▸ WHAT THE TASK REQUIRES: Once you find the line below that has "camera: 20 degrees right, 20 degrees down", output it and every line after it exactly, stopping after the line that has "turquoise box [130,151,218,221]", with no pictures.
──────────────────────────────
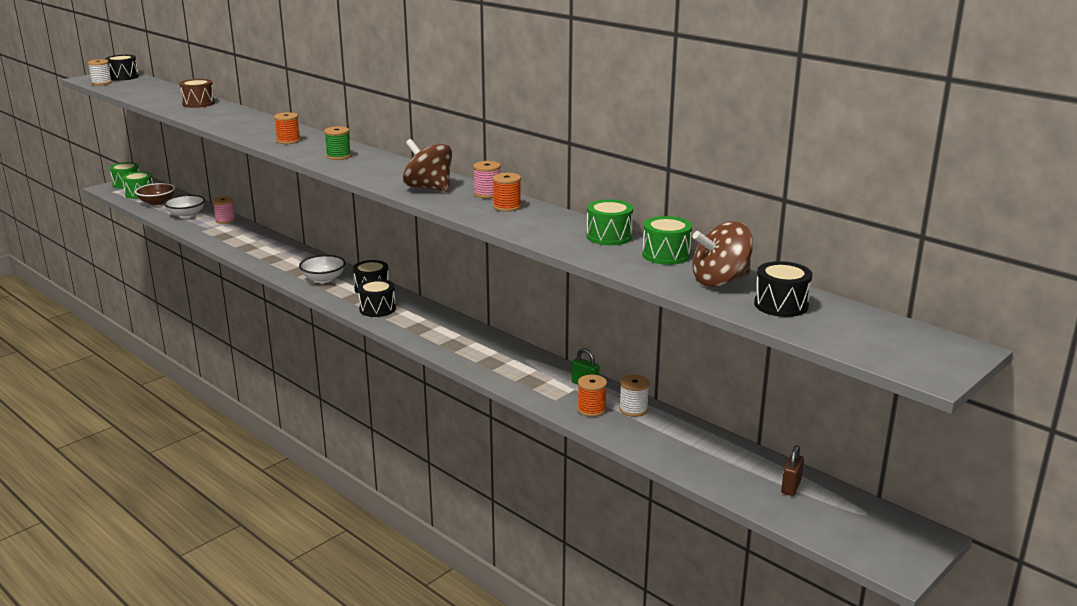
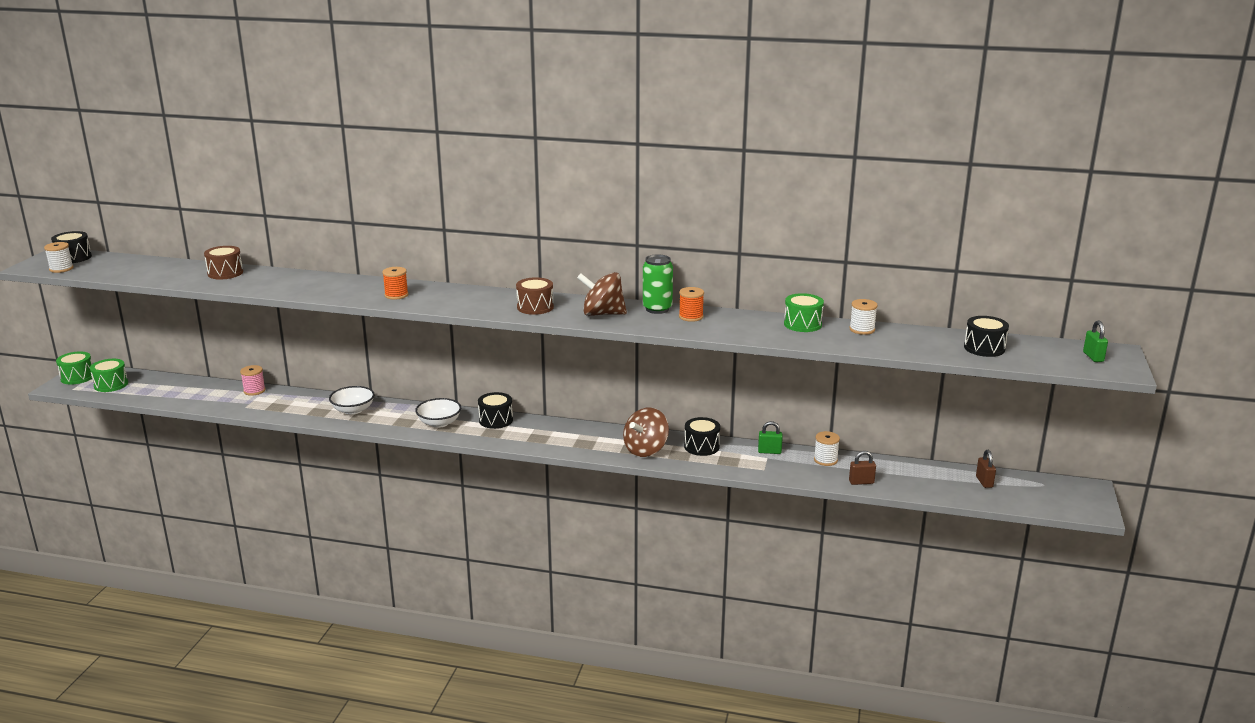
camera: 30 degrees left, 0 degrees up
brown bowl [135,183,175,205] -> none
white bowl [164,195,205,218] -> white bowl moved to [329,386,375,415]
green spool [324,126,351,160] -> none
black drum [358,279,396,317] -> black drum moved to [684,417,720,456]
pink spool [473,161,501,198] -> green can [643,254,673,314]
orange spool [577,375,607,417] -> none
green drum [642,216,692,265] -> white spool [849,299,878,335]
brown spinning top [692,221,753,287] -> brown spinning top moved to [623,407,669,457]
none -> brown drum [516,277,554,315]
none -> brown padlock [849,451,876,485]
none -> green padlock [1083,321,1108,362]

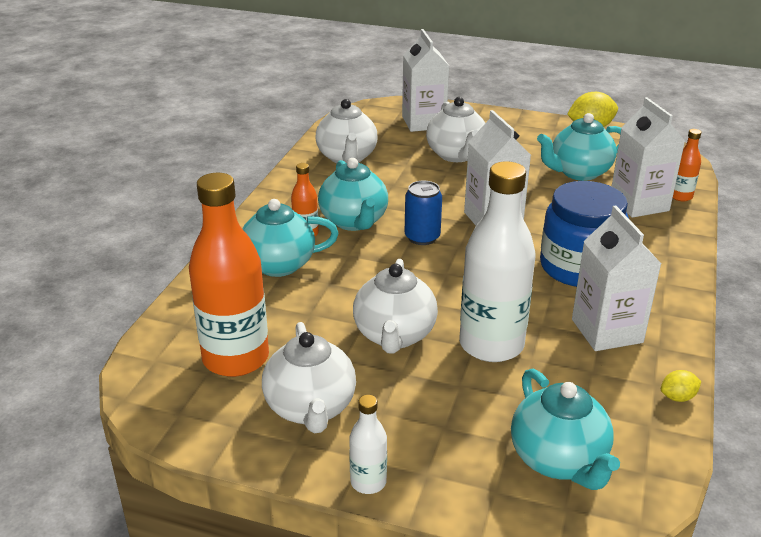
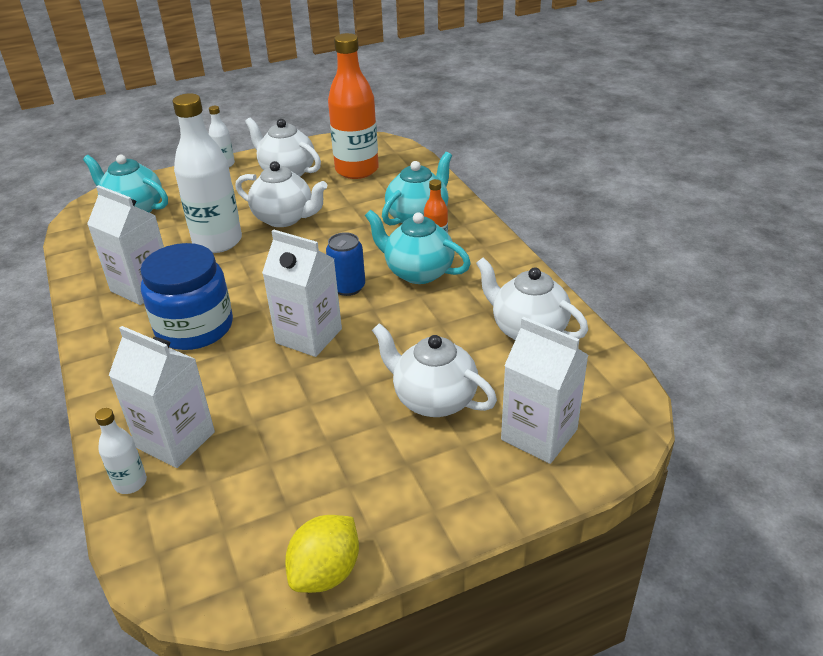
camera: 140 degrees right, 5 degrees up
white teapot [353,259,438,354] -> white teapot turned 150 degrees clockwise [235,161,327,227]
turquoise teapot [537,113,621,181] -> none
yellow lemon [661,370,701,402] -> none
orange bottle [673,129,701,201] -> white bottle [95,408,147,494]

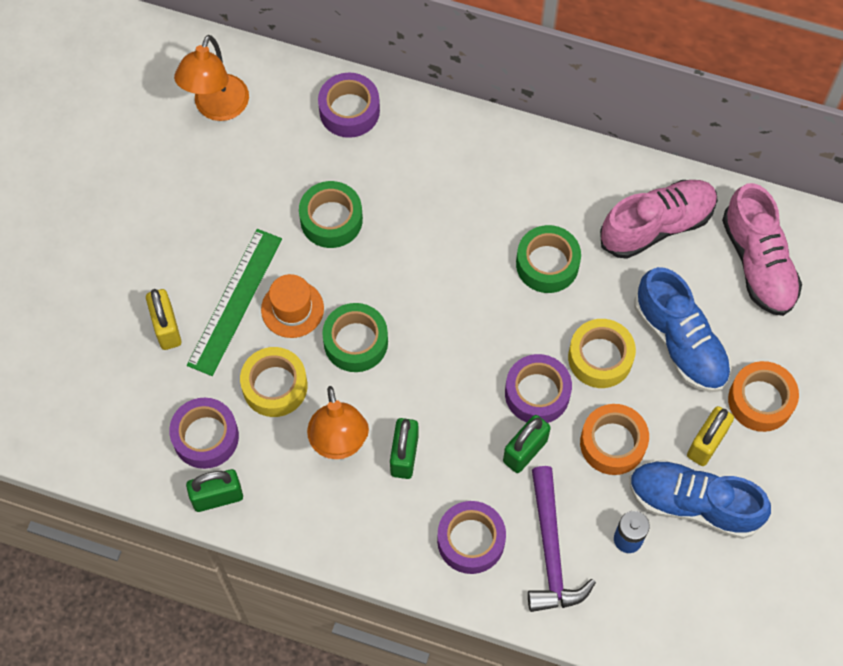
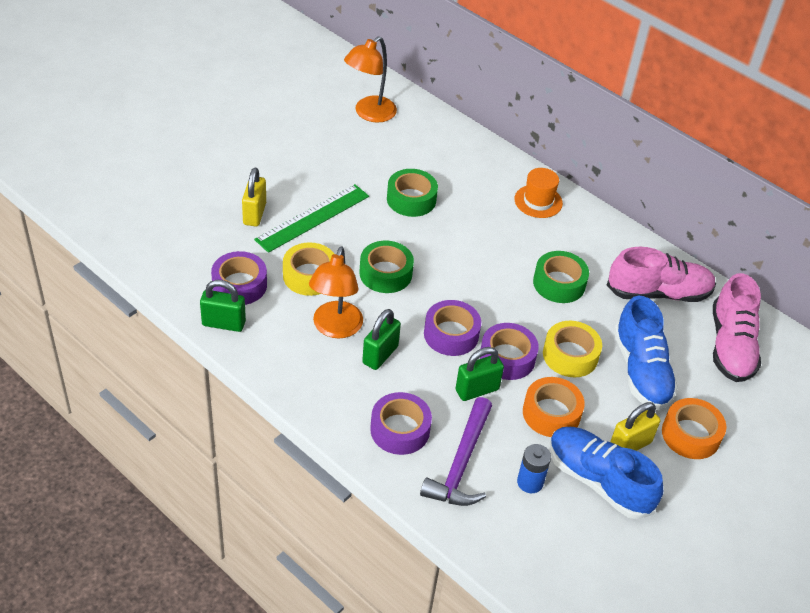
camera: 20 degrees right, 20 degrees down
orange hat [261,274,324,338] -> orange hat moved to [515,168,563,218]
purple tape [318,73,380,138] -> purple tape moved to [424,300,481,356]

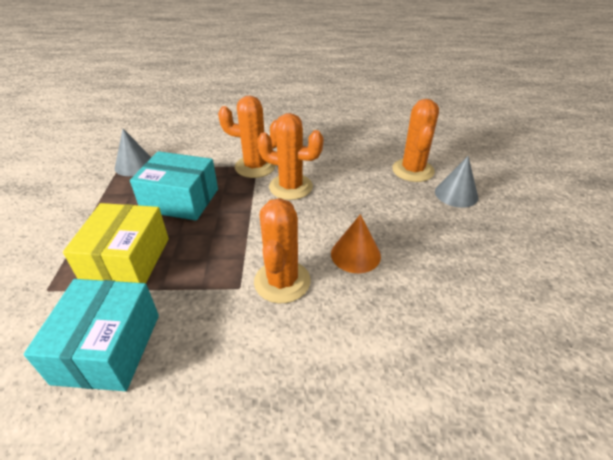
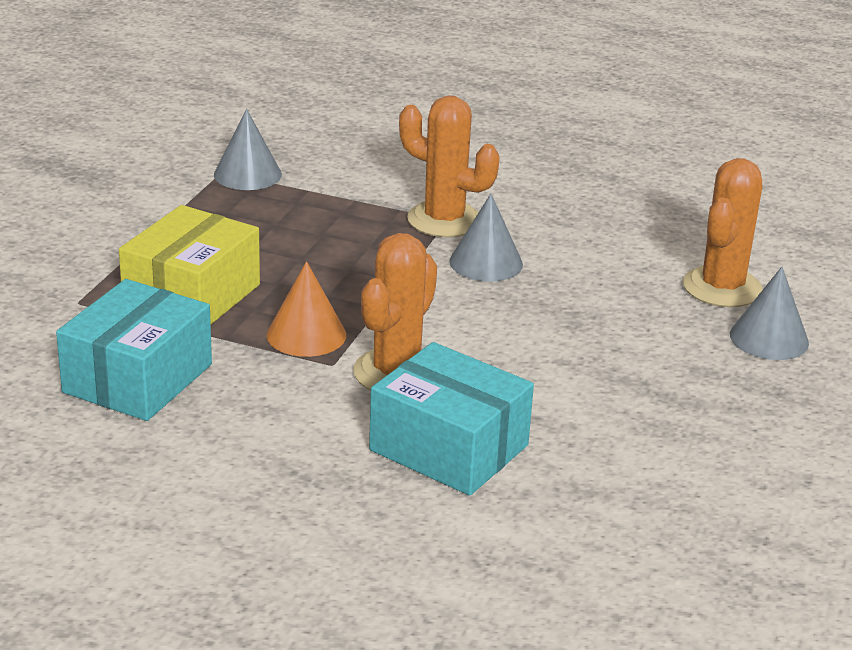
camera: 20 degrees right, 10 degrees down
turquoise box [130,151,218,221] -> turquoise box moved to [369,342,534,496]
orange cactus [257,113,324,200] -> grey cone [449,194,523,281]
orange cone [331,214,381,273] -> orange cone moved to [266,261,346,357]

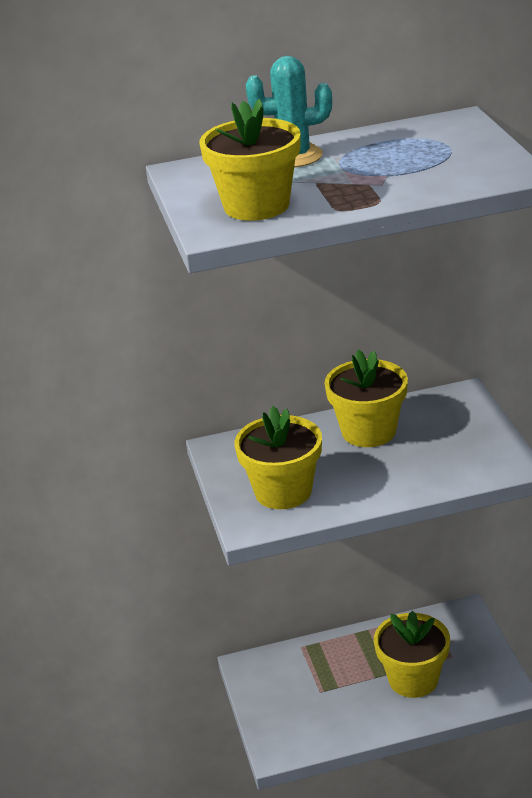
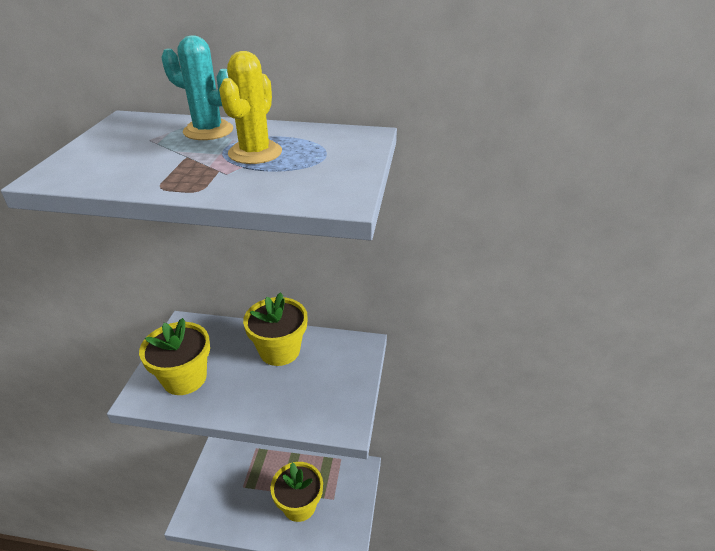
camera: 20 degrees right, 5 degrees up
yellow flower pot [200,99,301,221] -> none
none -> yellow cactus [219,51,282,164]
──────────────────────────────
▸ RESPONSE:
camera: 20 degrees right, 20 degrees down
orange hat [261,274,324,338] -> orange hat moved to [515,168,563,218]
purple tape [318,73,380,138] -> purple tape moved to [424,300,481,356]

camera: 20 degrees right, 10 degrees down
turquoise box [130,151,218,221] -> turquoise box moved to [369,342,534,496]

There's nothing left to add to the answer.